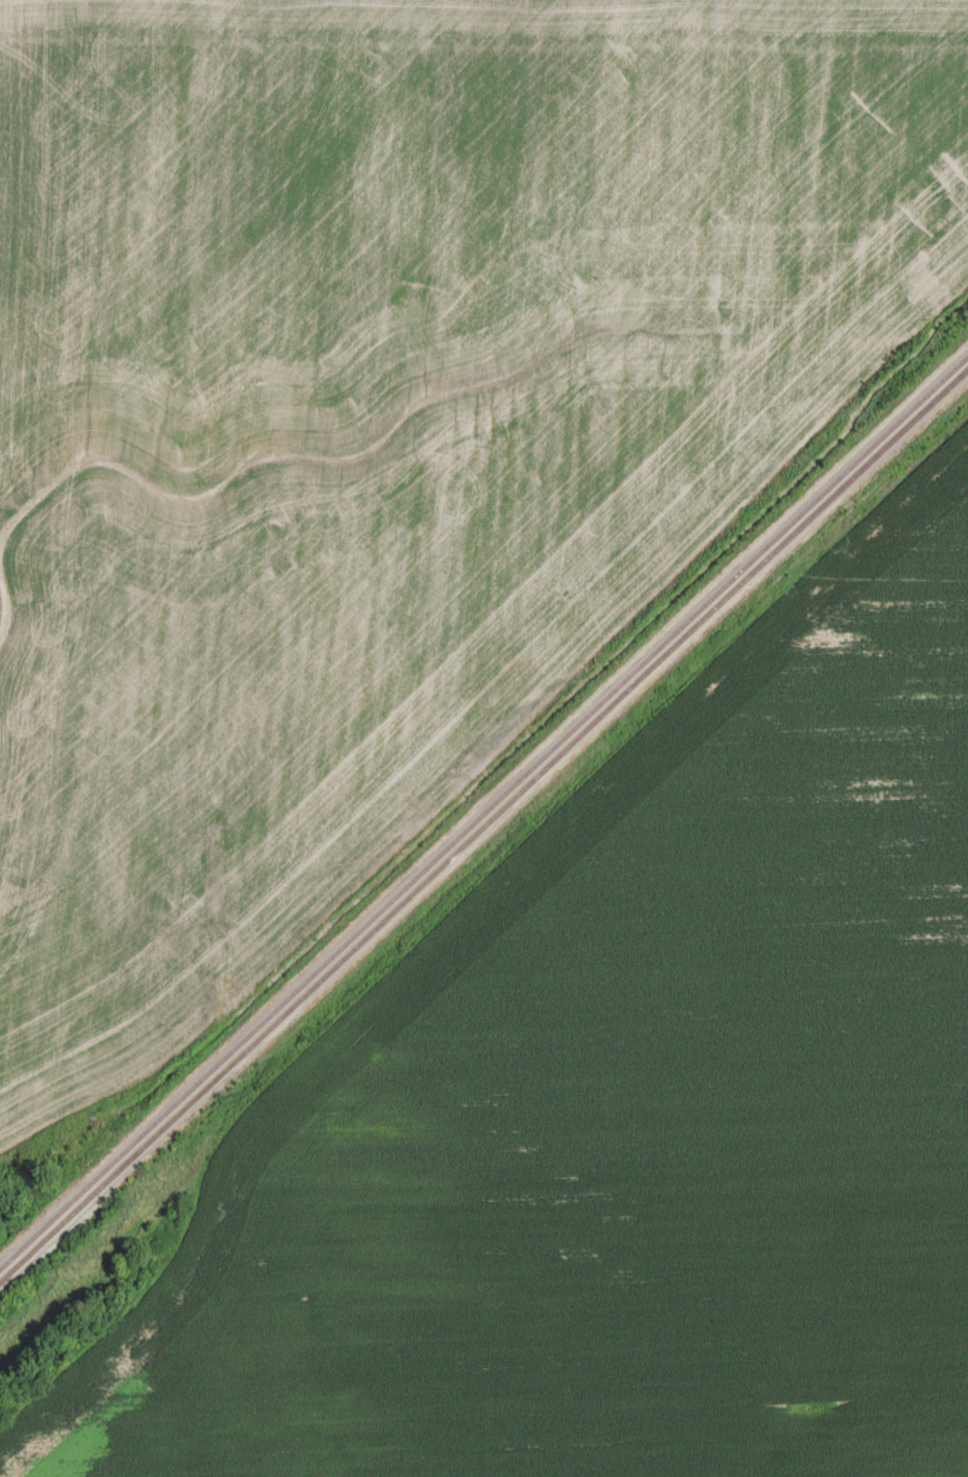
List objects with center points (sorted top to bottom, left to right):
railway: (484, 814)
railway: (482, 824)

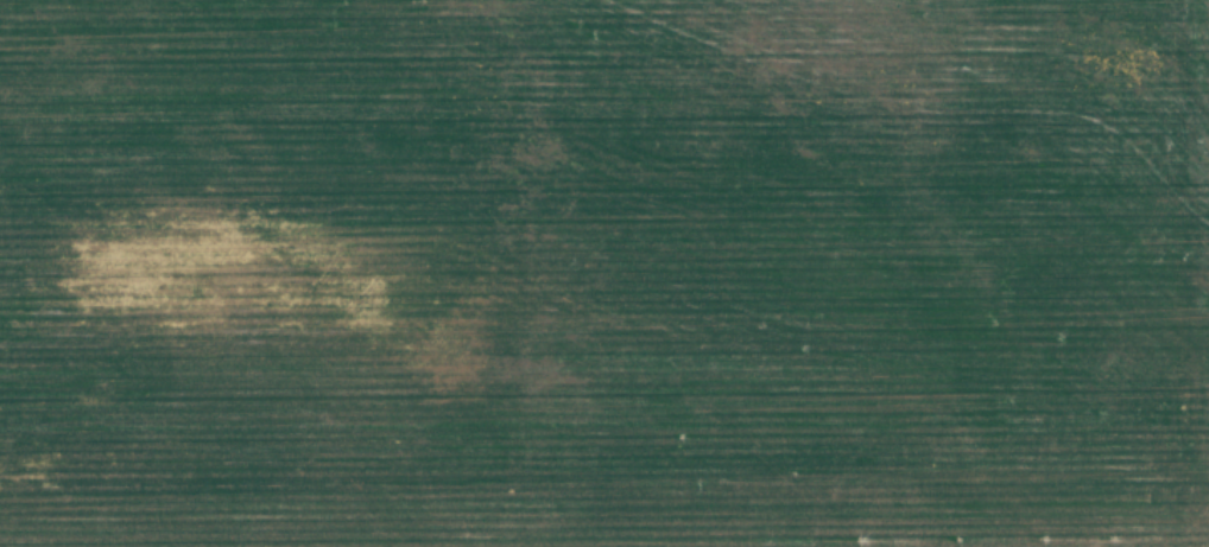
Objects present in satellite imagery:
crop: (604, 273)

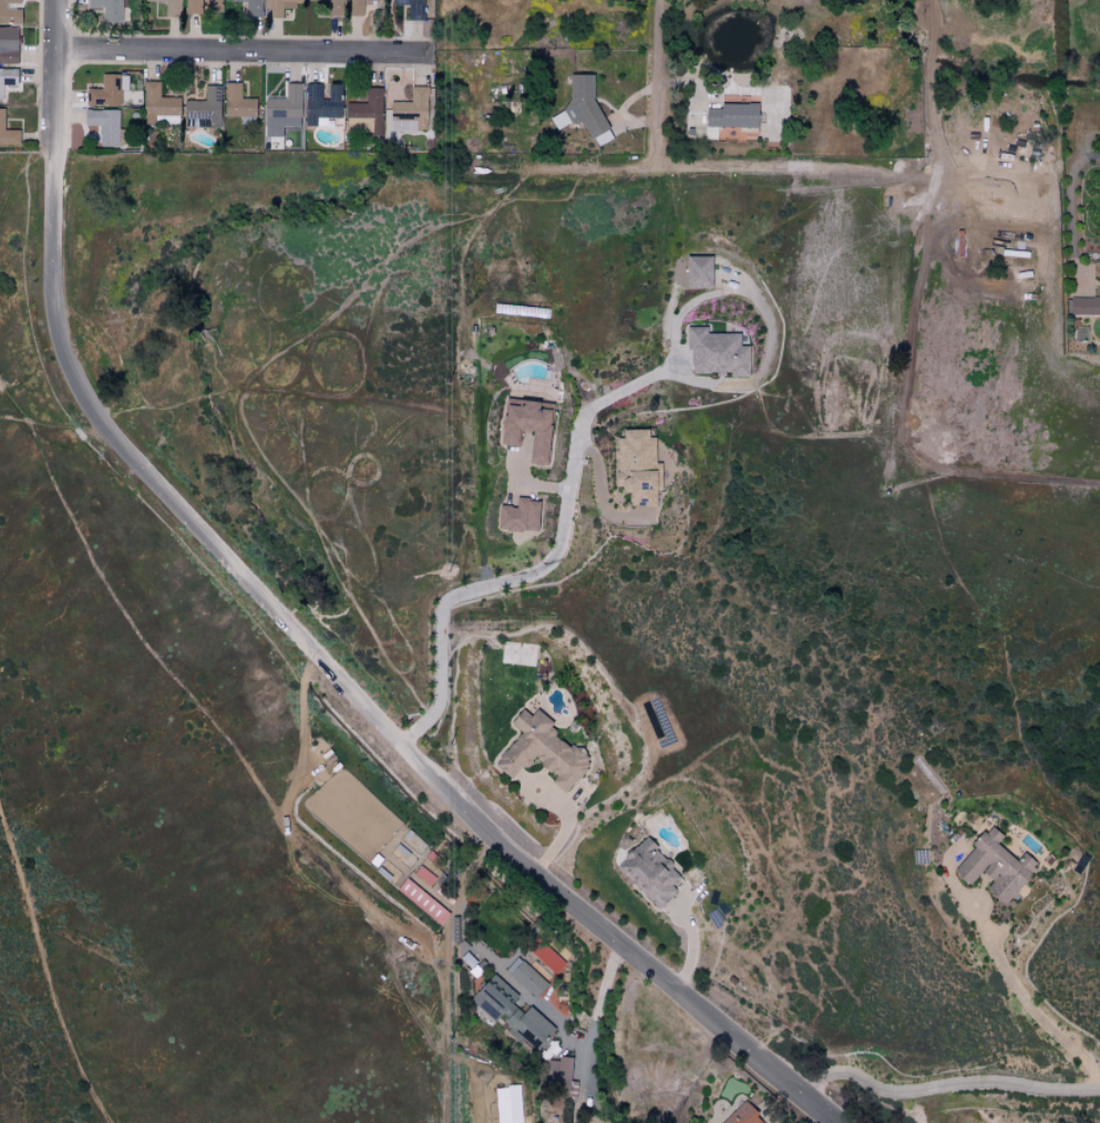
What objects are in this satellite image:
building: (189, 5)
building: (213, 6)
building: (169, 7)
building: (251, 7)
building: (277, 7)
building: (358, 7)
building: (411, 8)
building: (107, 9)
building: (9, 11)
building: (7, 45)
road: (240, 50)
road: (928, 73)
building: (7, 77)
road: (659, 85)
building: (104, 91)
building: (236, 102)
building: (320, 103)
building: (157, 106)
building: (202, 109)
building: (282, 111)
building: (409, 111)
building: (364, 112)
building: (731, 115)
building: (103, 125)
building: (7, 134)
road: (742, 171)
road: (1072, 196)
building: (697, 271)
building: (1084, 305)
road: (329, 316)
building: (715, 353)
power tower: (447, 375)
road: (5, 400)
road: (583, 417)
building: (525, 426)
road: (50, 433)
building: (635, 468)
building: (517, 516)
power tower: (448, 580)
road: (296, 636)
building: (541, 752)
power tower: (447, 753)
building: (993, 867)
building: (649, 873)
building: (421, 901)
road: (46, 969)
building: (527, 979)
building: (492, 997)
road: (1028, 1006)
building: (527, 1027)
road: (578, 1046)
power tower: (449, 1047)
road: (945, 1086)
building: (741, 1115)

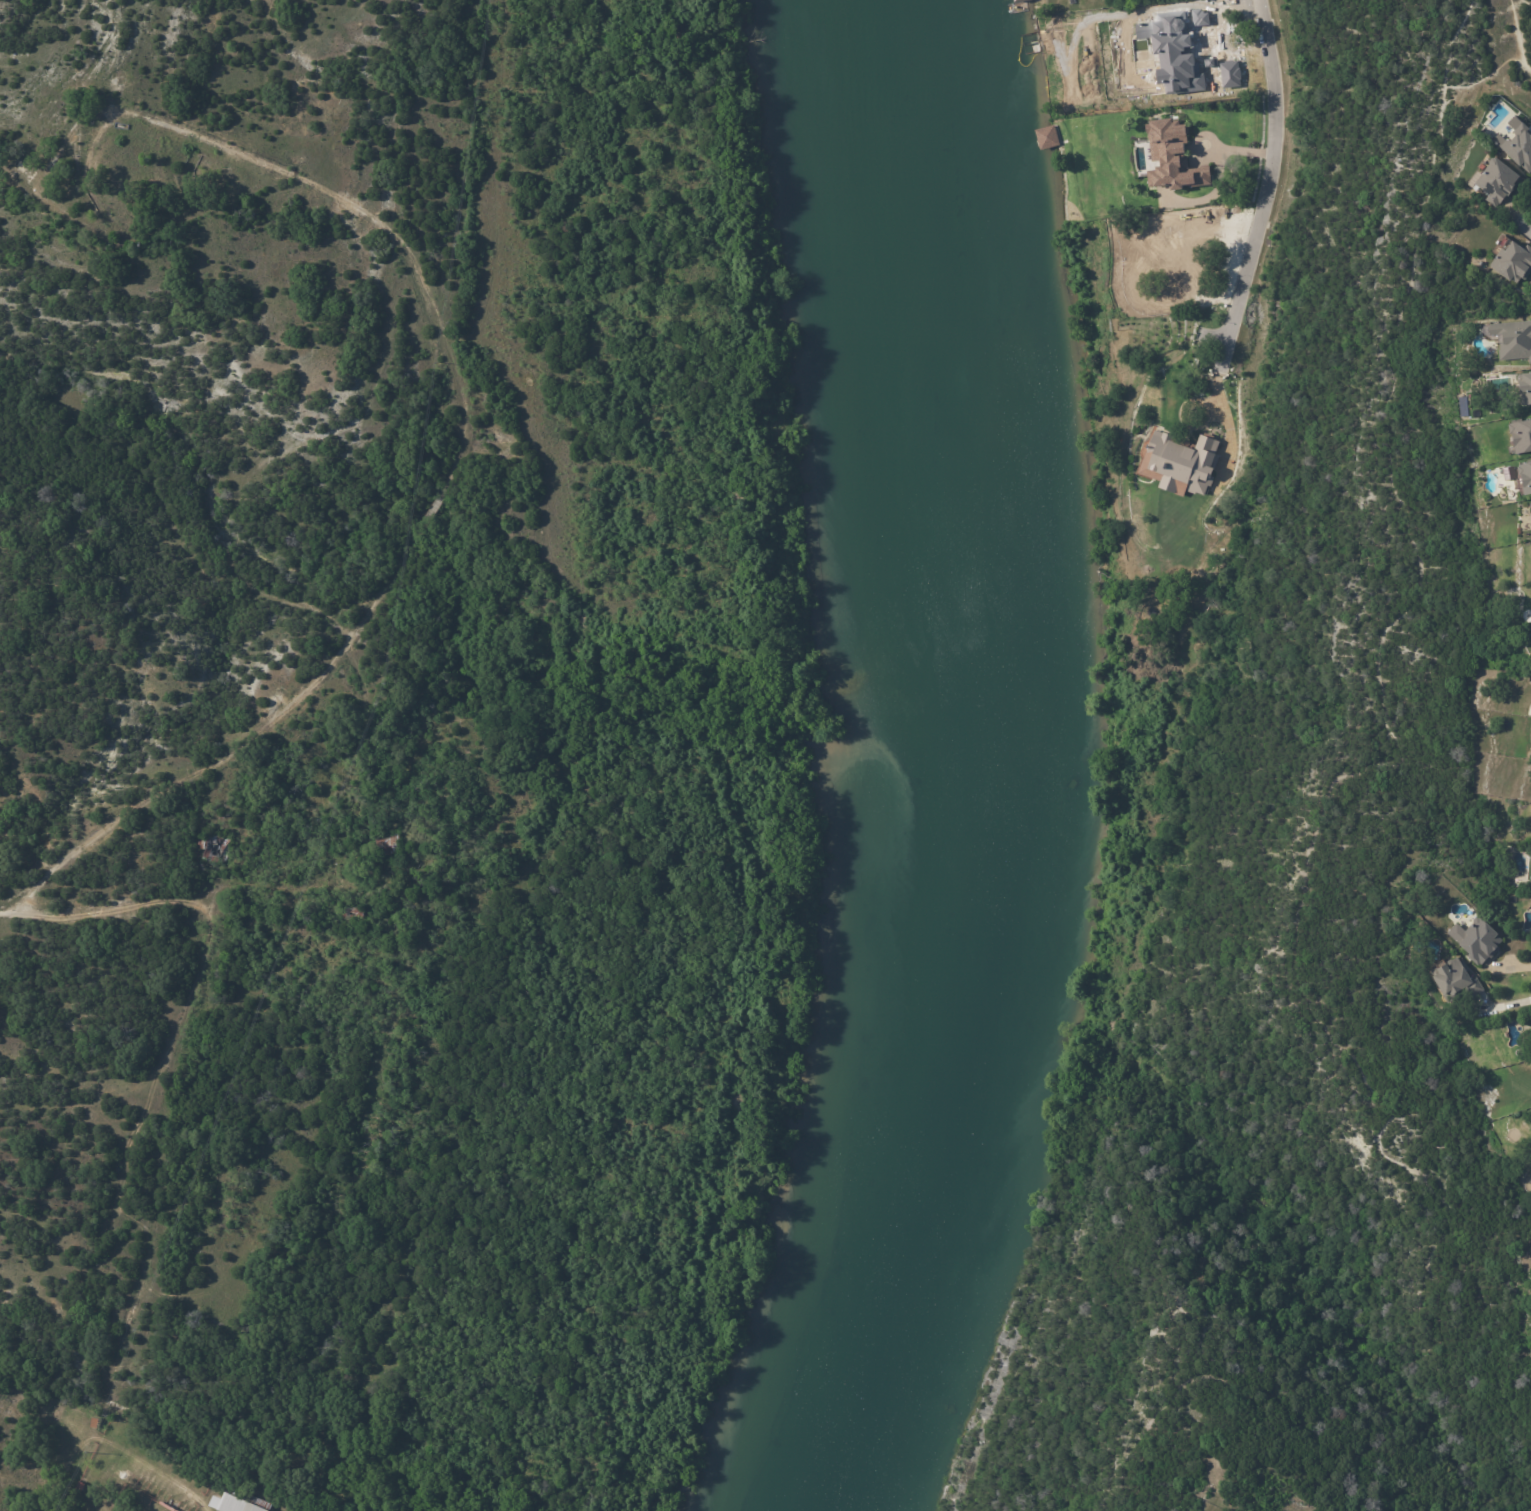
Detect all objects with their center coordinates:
building: (1017, 0)
building: (1046, 137)
building: (1515, 142)
building: (1172, 157)
building: (24, 173)
building: (1492, 177)
road: (1260, 196)
building: (115, 197)
road: (1525, 233)
building: (1510, 259)
building: (1511, 338)
building: (1523, 386)
building: (1520, 435)
road: (449, 463)
building: (1180, 463)
building: (1508, 473)
building: (1524, 477)
river: (956, 765)
building: (389, 844)
building: (215, 847)
building: (1507, 853)
building: (388, 893)
road: (185, 904)
building: (357, 914)
building: (1479, 941)
road: (1512, 970)
building: (1453, 980)
road: (1506, 1006)
building: (75, 1496)
building: (239, 1502)

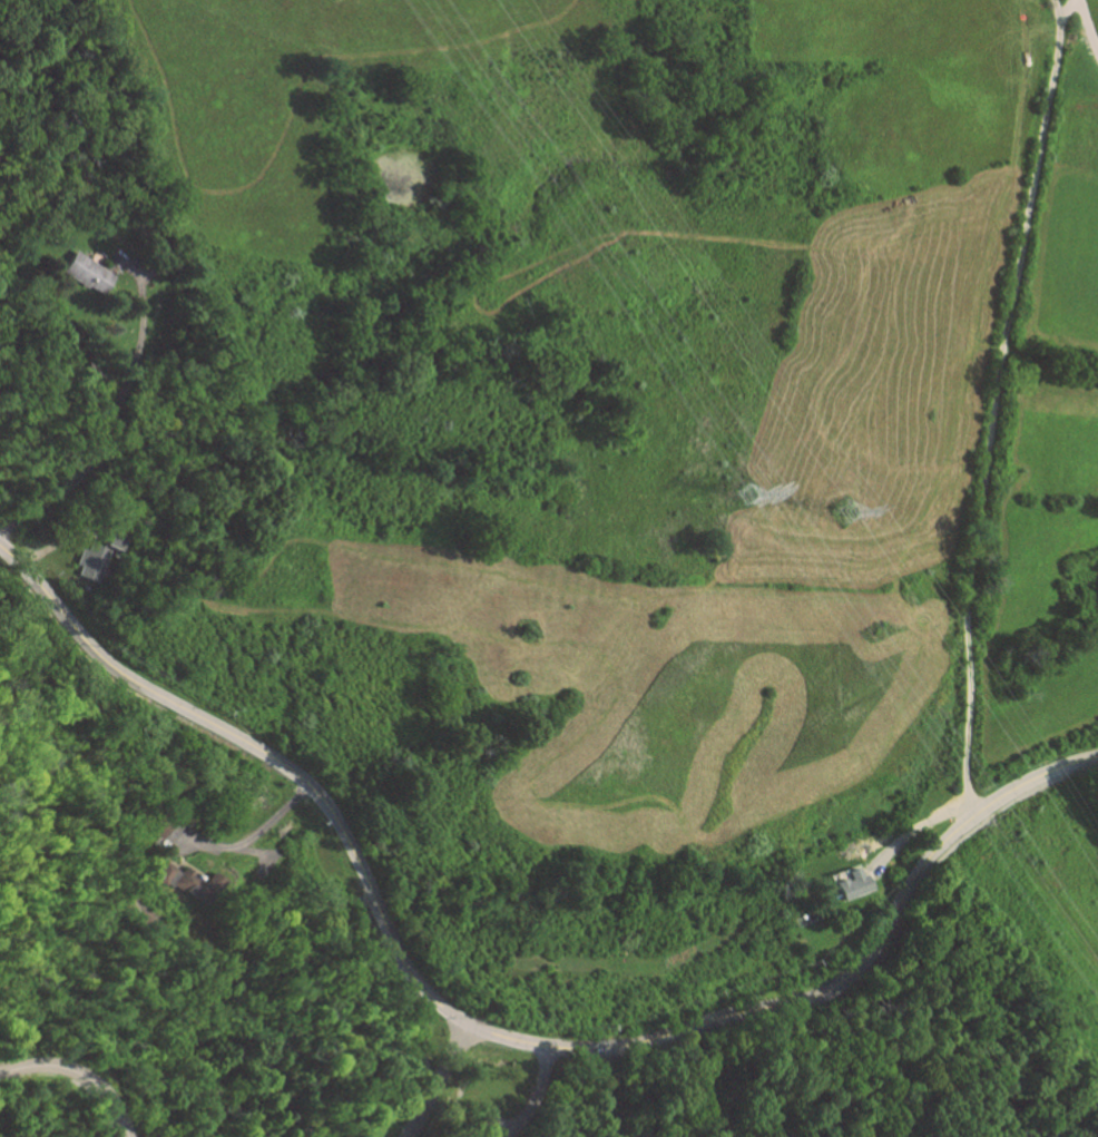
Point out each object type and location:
building: (82, 272)
road: (994, 407)
road: (107, 423)
power tower: (746, 494)
power tower: (844, 513)
building: (94, 563)
road: (254, 831)
building: (180, 880)
building: (846, 885)
road: (490, 1033)
road: (78, 1075)
road: (437, 1081)
road: (534, 1094)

--------------------

▶ Exercise instructions
Collect each line of the entries that has the word "with", copying it in full.

▶ Expected answer
List objects with center points (sorted top to bottom, left to right):
Detect all objects with their center coordinates:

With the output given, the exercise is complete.